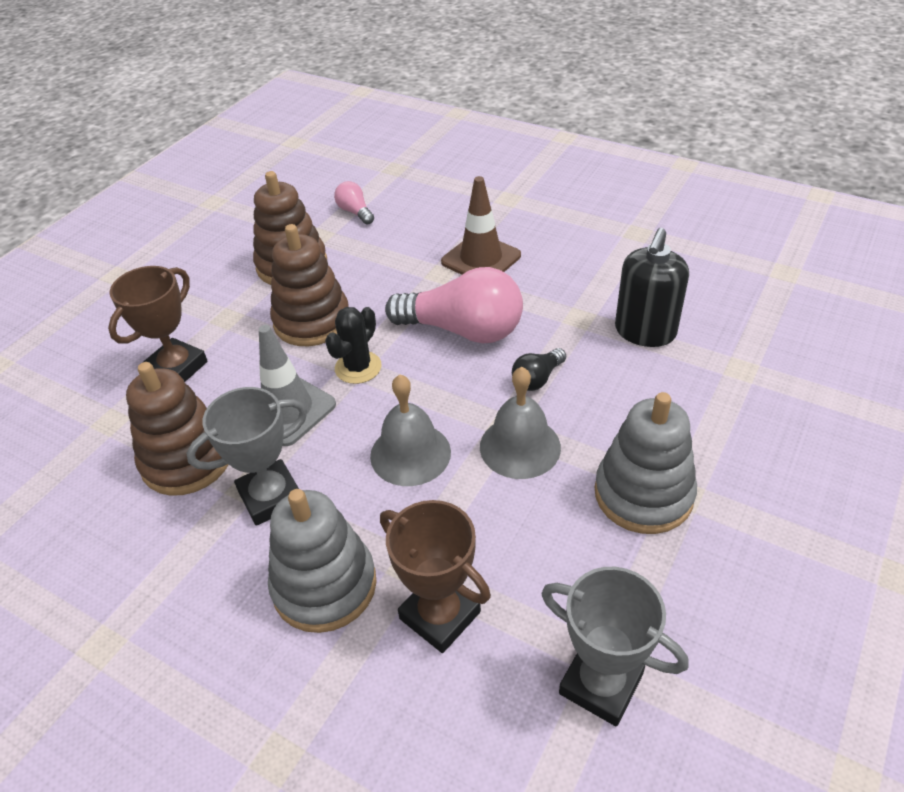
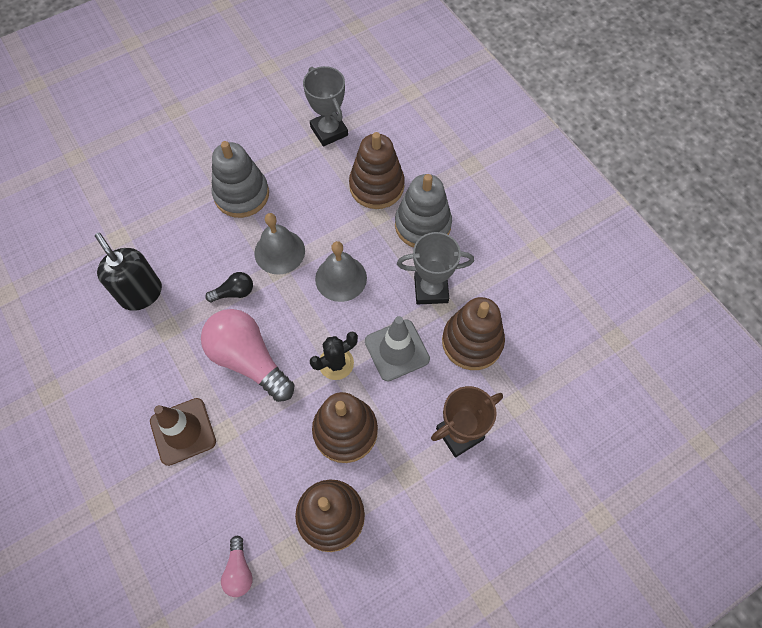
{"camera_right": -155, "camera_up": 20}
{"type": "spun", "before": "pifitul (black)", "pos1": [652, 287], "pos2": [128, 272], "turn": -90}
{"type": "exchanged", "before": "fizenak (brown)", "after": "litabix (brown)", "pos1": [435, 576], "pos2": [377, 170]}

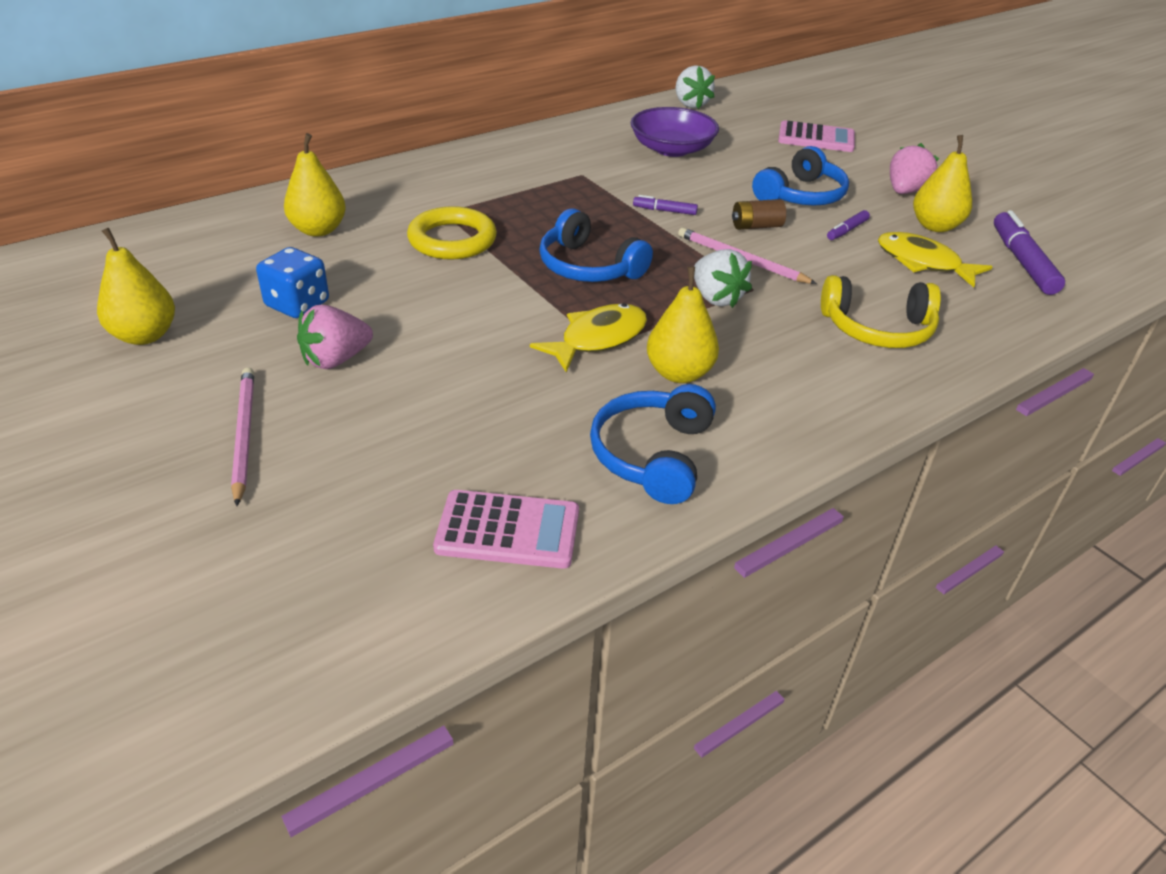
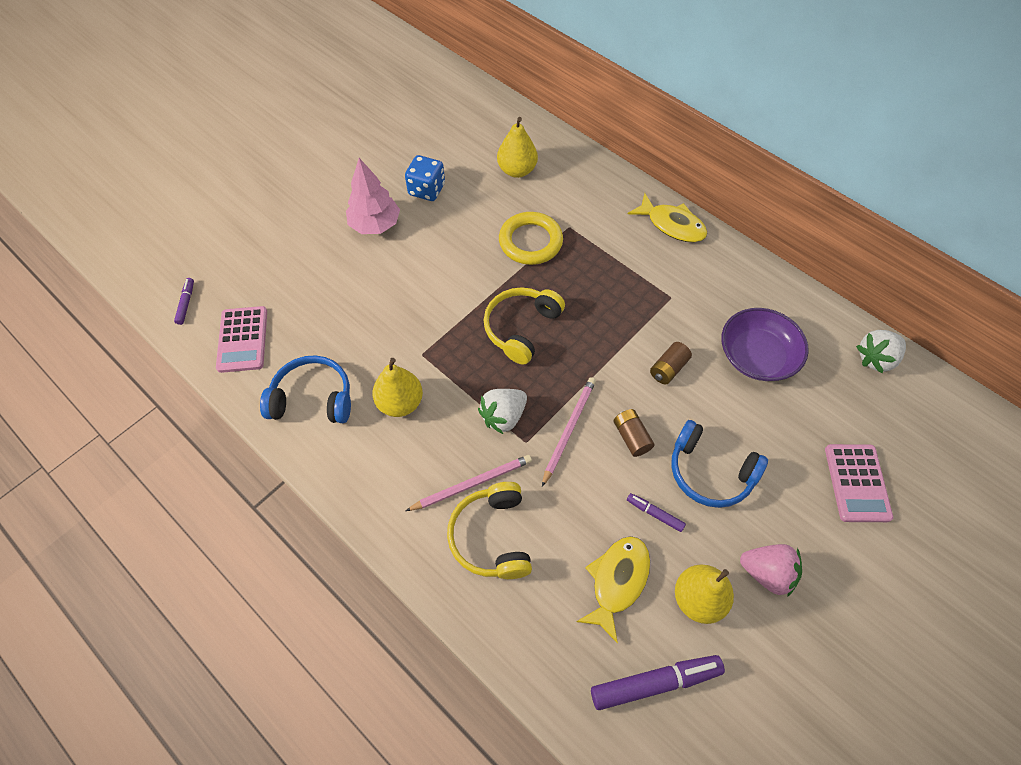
{"camera_right": 80, "camera_up": 20}
{"type": "relocated", "before": "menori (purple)", "pos1": [665, 205], "pos2": [184, 301]}
{"type": "exchanged", "before": "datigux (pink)", "after": "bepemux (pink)", "pos1": [335, 337], "pos2": [373, 196]}
{"type": "relocated", "before": "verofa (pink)", "pos1": [242, 437], "pos2": [469, 483]}
{"type": "colour", "before": "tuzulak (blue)", "after": "tuzulak (yellow)", "pos1": [596, 245], "pos2": [524, 326]}
{"type": "relocated", "before": "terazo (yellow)", "pos1": [588, 337], "pos2": [667, 217]}
{"type": "appeared", "after": "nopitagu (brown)", "pos2": [671, 363]}
{"type": "missing", "before": "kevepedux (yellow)", "pos1": [136, 286]}

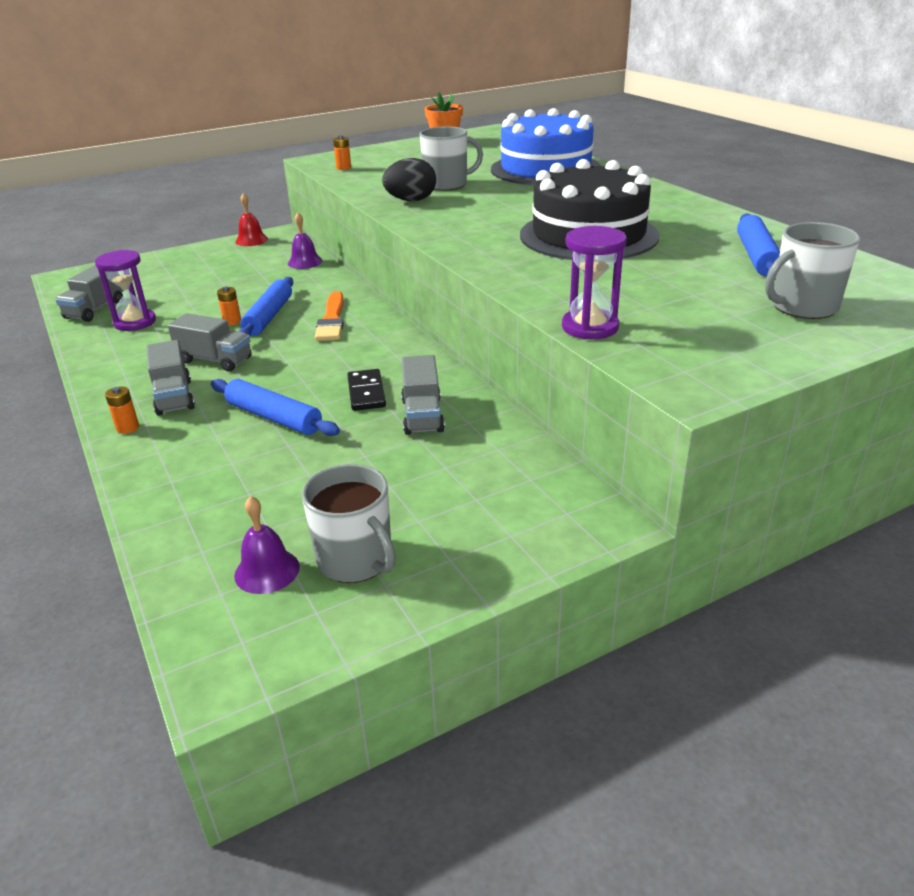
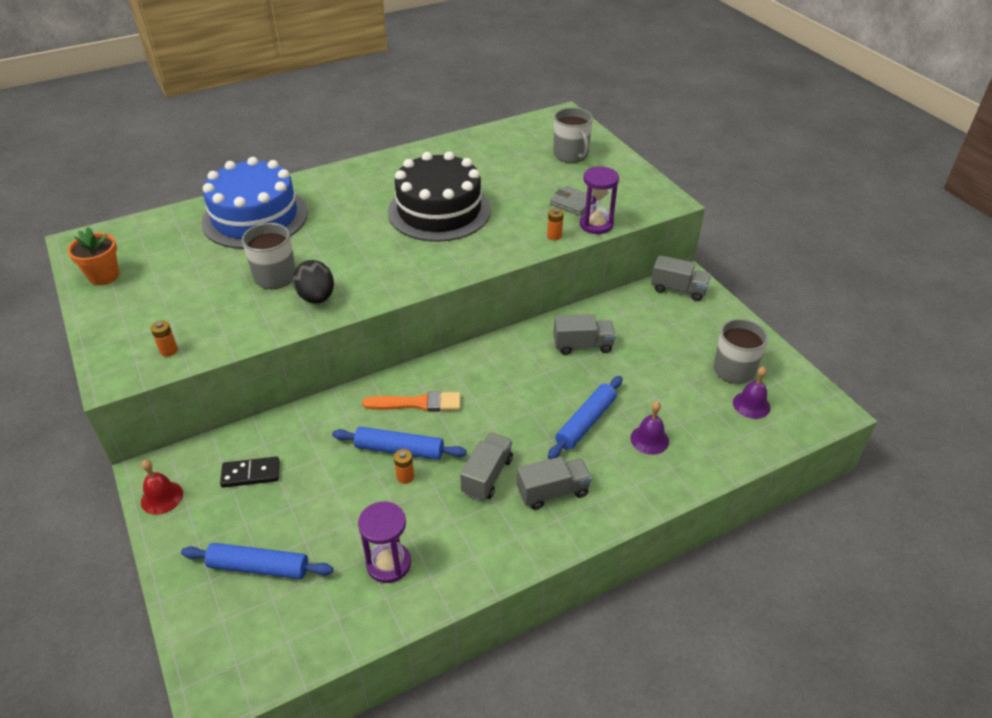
{"camera_right": -90, "camera_up": 10}
{"type": "relocated", "before": "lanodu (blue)", "pos1": [758, 246], "pos2": [257, 561]}
{"type": "relocated", "before": "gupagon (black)", "pos1": [366, 390], "pos2": [250, 472]}
{"type": "relocated", "before": "nopitagu (orange)", "pos1": [122, 410], "pos2": [555, 224]}
{"type": "appeared", "after": "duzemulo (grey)", "pos2": [571, 201]}
{"type": "relocated", "before": "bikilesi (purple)", "pos1": [305, 240], "pos2": [650, 428]}
{"type": "relocated", "before": "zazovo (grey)", "pos1": [89, 293], "pos2": [681, 278]}

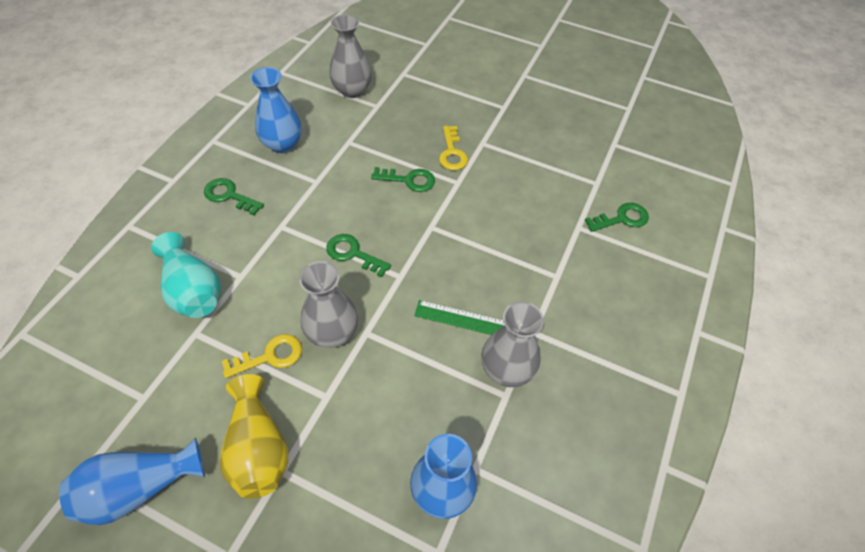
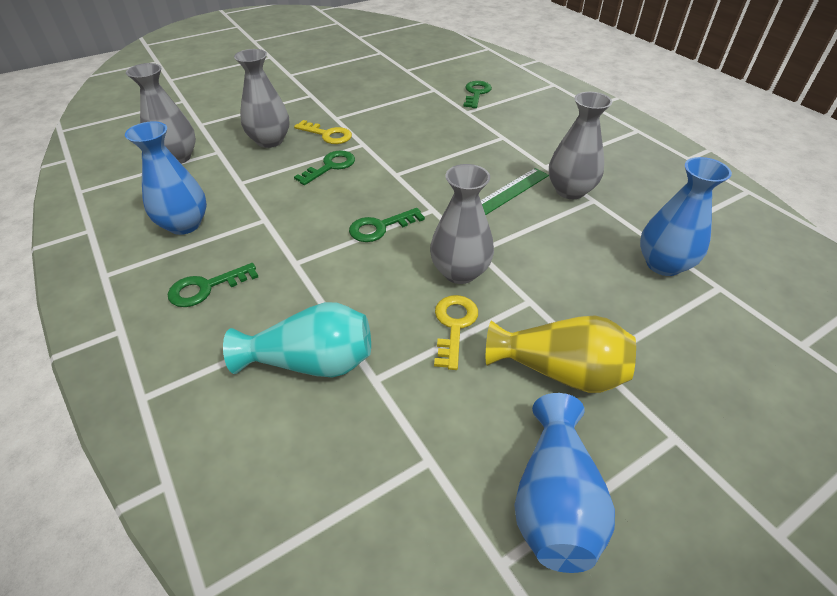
{"camera_right": -55, "camera_up": -10}
{"type": "appeared", "after": "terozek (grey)", "pos2": [261, 98]}

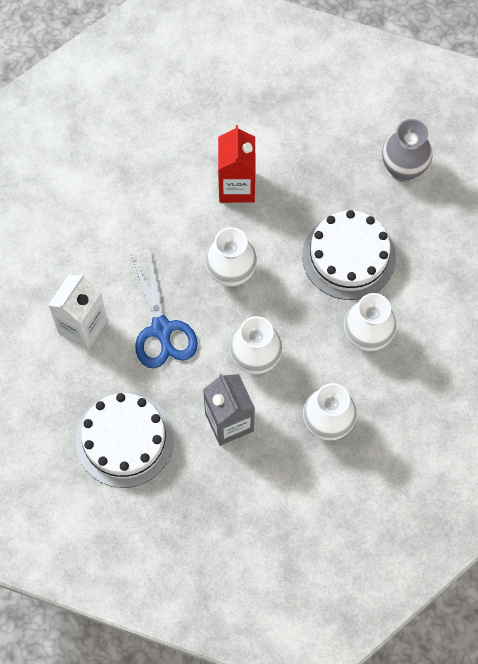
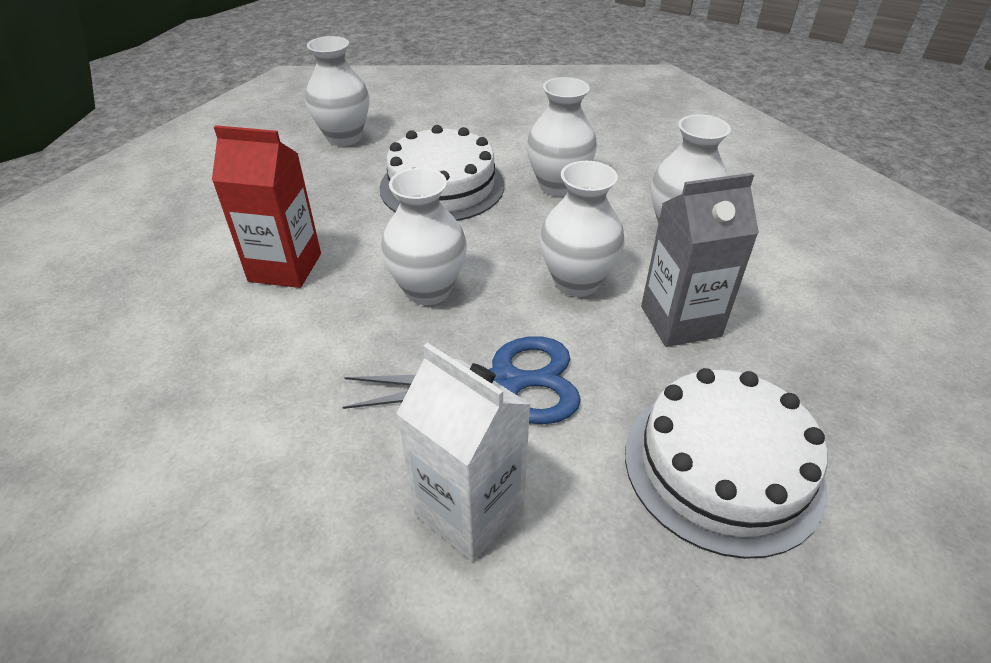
{"camera_right": -80, "camera_up": -25}
{"type": "colour", "before": "terozek (grey)", "after": "terozek (white)", "pos1": [407, 150], "pos2": [337, 91]}

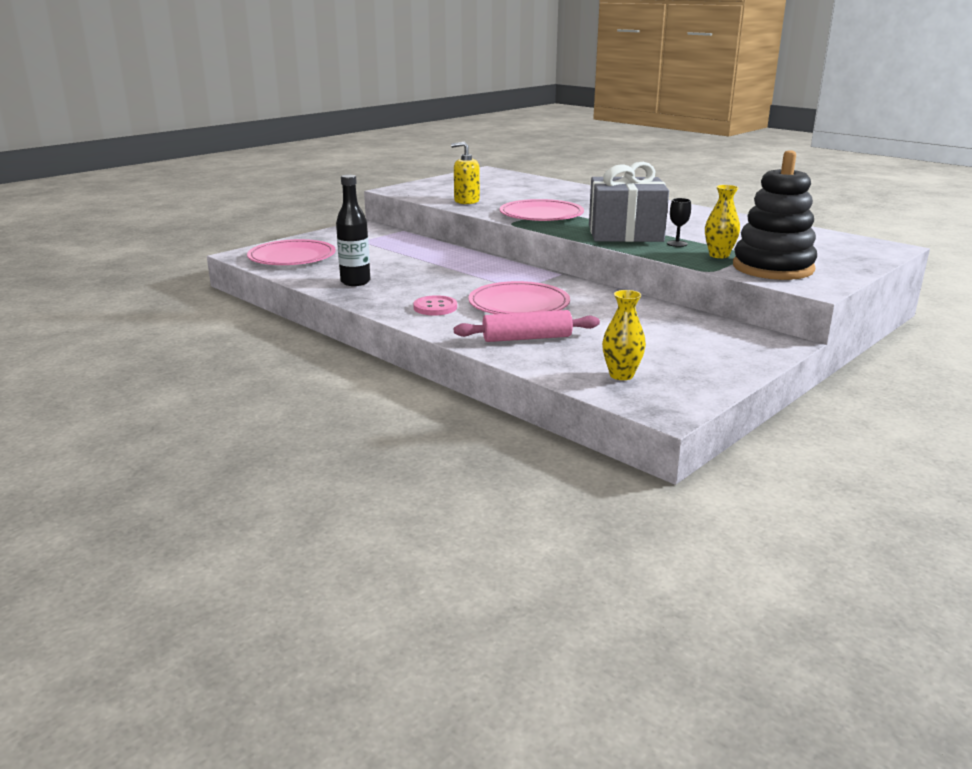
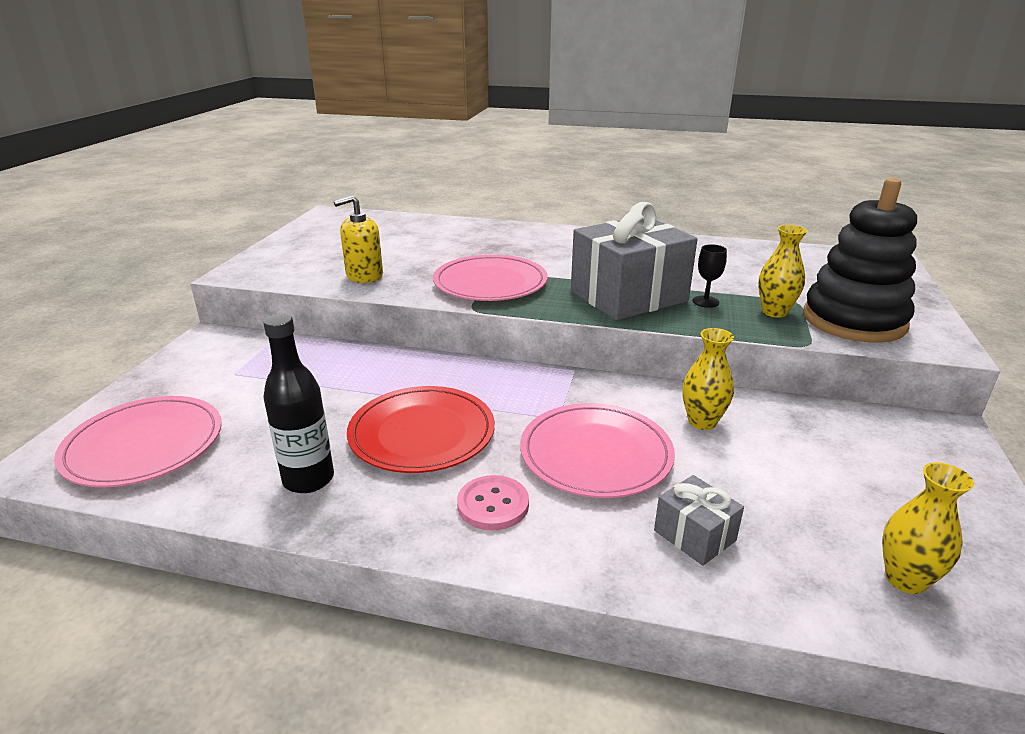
{"camera_right": -30, "camera_up": 5}
{"type": "appeared", "after": "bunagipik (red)", "pos2": [421, 429]}
{"type": "exchanged", "before": "lanodu (pink)", "after": "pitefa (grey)", "pos1": [527, 326], "pos2": [699, 520]}
{"type": "appeared", "after": "terozek (yellow)", "pos2": [708, 379]}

→ TASK TO COMPLETE
Quote the records in full and exactly; skip any image.

→ PROBLEM SOLUTION
{"camera_right": -155, "camera_up": 20}
{"type": "spun", "before": "pifitul (black)", "pos1": [652, 287], "pos2": [128, 272], "turn": -90}
{"type": "exchanged", "before": "fizenak (brown)", "after": "litabix (brown)", "pos1": [435, 576], "pos2": [377, 170]}

{"camera_right": 80, "camera_up": 20}
{"type": "relocated", "before": "menori (purple)", "pos1": [665, 205], "pos2": [184, 301]}
{"type": "exchanged", "before": "datigux (pink)", "after": "bepemux (pink)", "pos1": [335, 337], "pos2": [373, 196]}
{"type": "relocated", "before": "verofa (pink)", "pos1": [242, 437], "pos2": [469, 483]}
{"type": "colour", "before": "tuzulak (blue)", "after": "tuzulak (yellow)", "pos1": [596, 245], "pos2": [524, 326]}
{"type": "relocated", "before": "terazo (yellow)", "pos1": [588, 337], "pos2": [667, 217]}
{"type": "appeared", "after": "nopitagu (brown)", "pos2": [671, 363]}
{"type": "missing", "before": "kevepedux (yellow)", "pos1": [136, 286]}

{"camera_right": -90, "camera_up": 10}
{"type": "relocated", "before": "lanodu (blue)", "pos1": [758, 246], "pos2": [257, 561]}
{"type": "relocated", "before": "gupagon (black)", "pos1": [366, 390], "pos2": [250, 472]}
{"type": "relocated", "before": "nopitagu (orange)", "pos1": [122, 410], "pos2": [555, 224]}
{"type": "appeared", "after": "duzemulo (grey)", "pos2": [571, 201]}
{"type": "relocated", "before": "bikilesi (purple)", "pos1": [305, 240], "pos2": [650, 428]}
{"type": "relocated", "before": "zazovo (grey)", "pos1": [89, 293], "pos2": [681, 278]}

{"camera_right": -55, "camera_up": -10}
{"type": "appeared", "after": "terozek (grey)", "pos2": [261, 98]}

{"camera_right": -80, "camera_up": -25}
{"type": "colour", "before": "terozek (grey)", "after": "terozek (white)", "pos1": [407, 150], "pos2": [337, 91]}

{"camera_right": -30, "camera_up": 5}
{"type": "appeared", "after": "bunagipik (red)", "pos2": [421, 429]}
{"type": "exchanged", "before": "lanodu (pink)", "after": "pitefa (grey)", "pos1": [527, 326], "pos2": [699, 520]}
{"type": "appeared", "after": "terozek (yellow)", "pos2": [708, 379]}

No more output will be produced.